• **Work required**:
Among the following entries, count the lines that contain "green" and report only the result.

(Dataset entries)
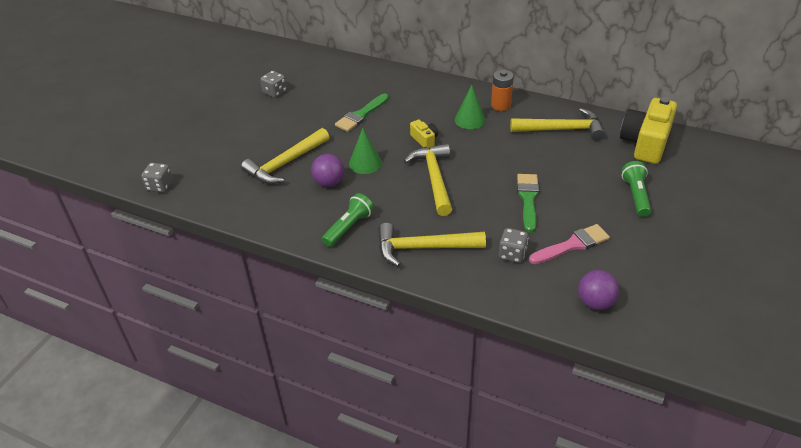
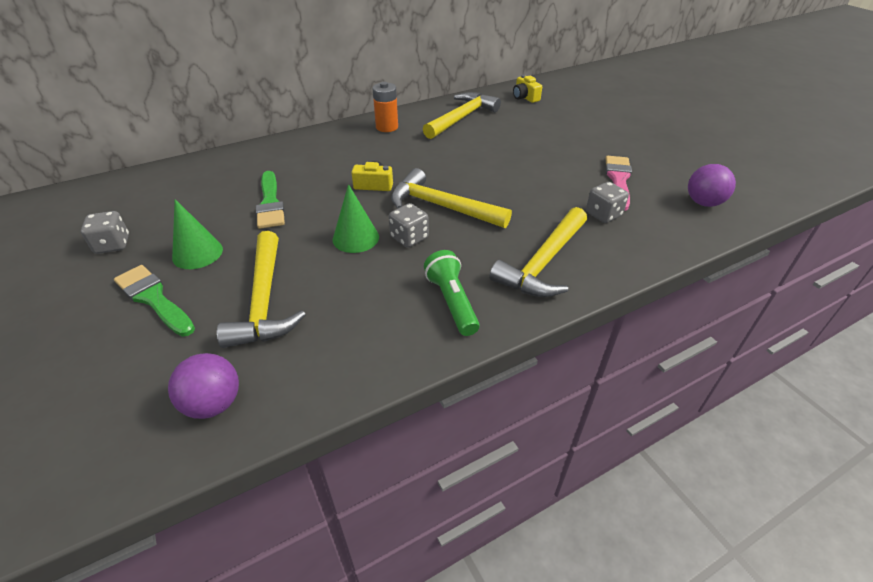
camera: 55 degrees left, 0 degrees up
grey dice [141,163,173,192] -> grey dice moved to [389,203,429,248]
purple ball [311,154,344,187] -> purple ball moved to [168,353,239,419]
green cone [455,85,486,129] -> green cone moved to [172,199,223,269]
green brush [517,174,539,232] -> green brush moved to [114,265,195,337]
yellow camera [620,97,677,164] -> yellow camera [513,75,542,103], size x0.48
green flashlight [622,161,651,217] -> none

• **Response below**:
3